- **WORK ITEM**
With the records below as input, work out how many lines include the word "none". Give only the number.

- **RECORDS FOR THE TASK**
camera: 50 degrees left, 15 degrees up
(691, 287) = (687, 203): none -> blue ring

==

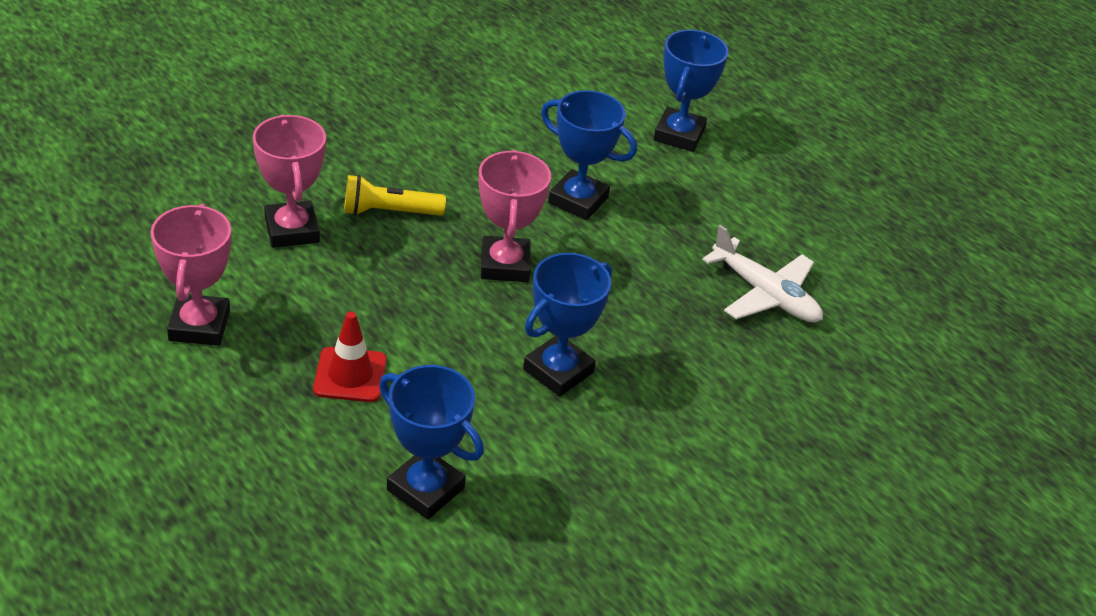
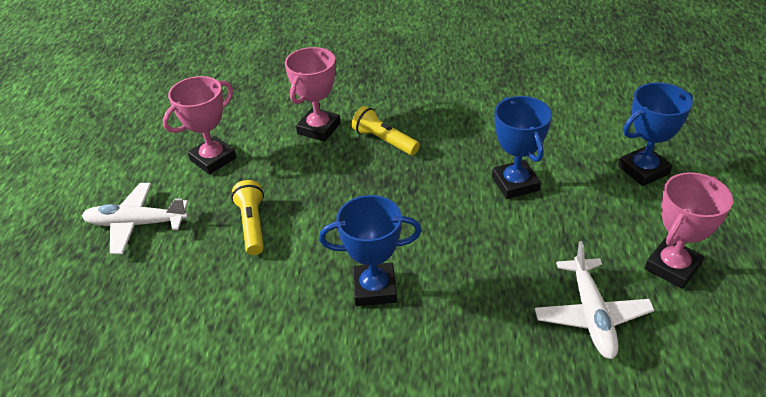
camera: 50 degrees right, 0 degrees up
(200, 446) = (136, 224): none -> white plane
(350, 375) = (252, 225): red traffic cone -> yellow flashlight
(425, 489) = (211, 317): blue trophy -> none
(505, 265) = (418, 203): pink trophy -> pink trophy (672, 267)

- **RESULT OF THE EXERCISE**
3